▶ [Exercise description] Please print the listing that follows word for word, but skip any pictures it holds.

▶ [Information supplied]
★ ★ ★

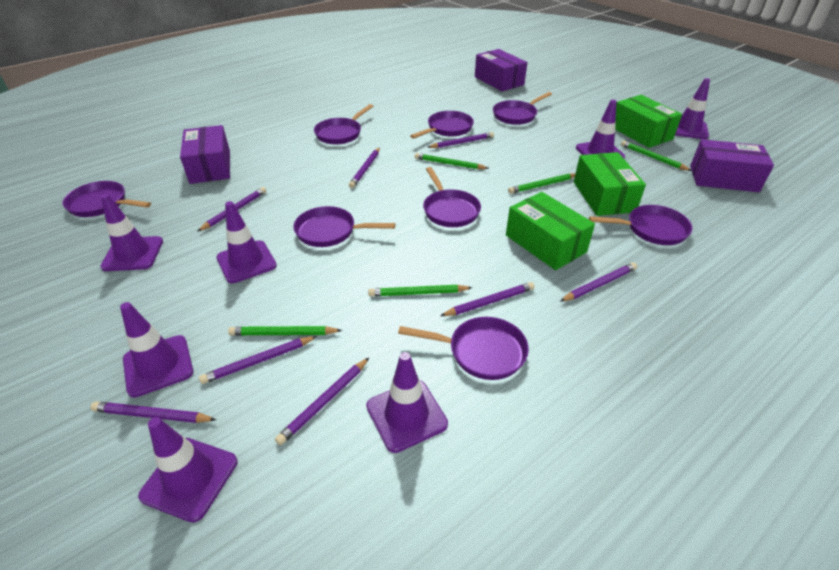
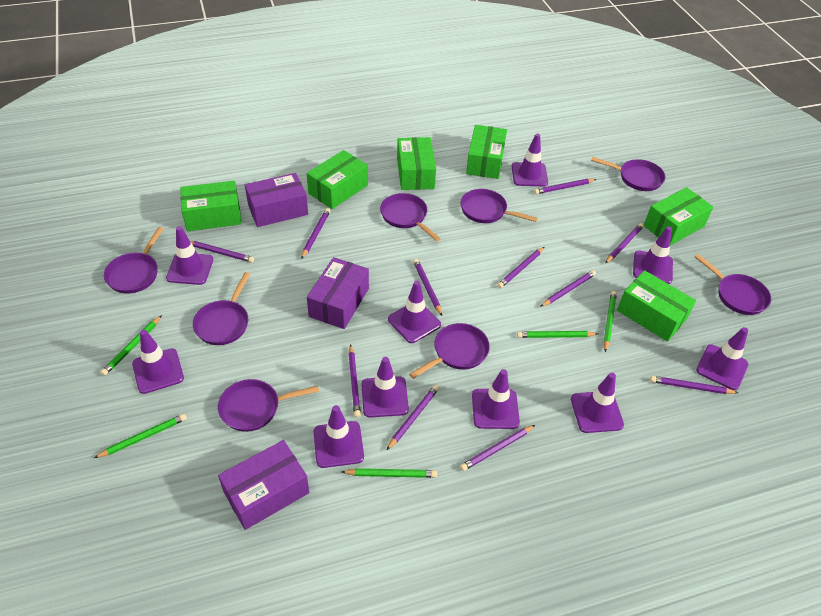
green box: 3 -> 6
purple pencil: 8 -> 11
purple traffic cone: 7 -> 10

★ ★ ★

▶ [Response to the exercise]
green box: 3 -> 6
purple pencil: 8 -> 11
purple traffic cone: 7 -> 10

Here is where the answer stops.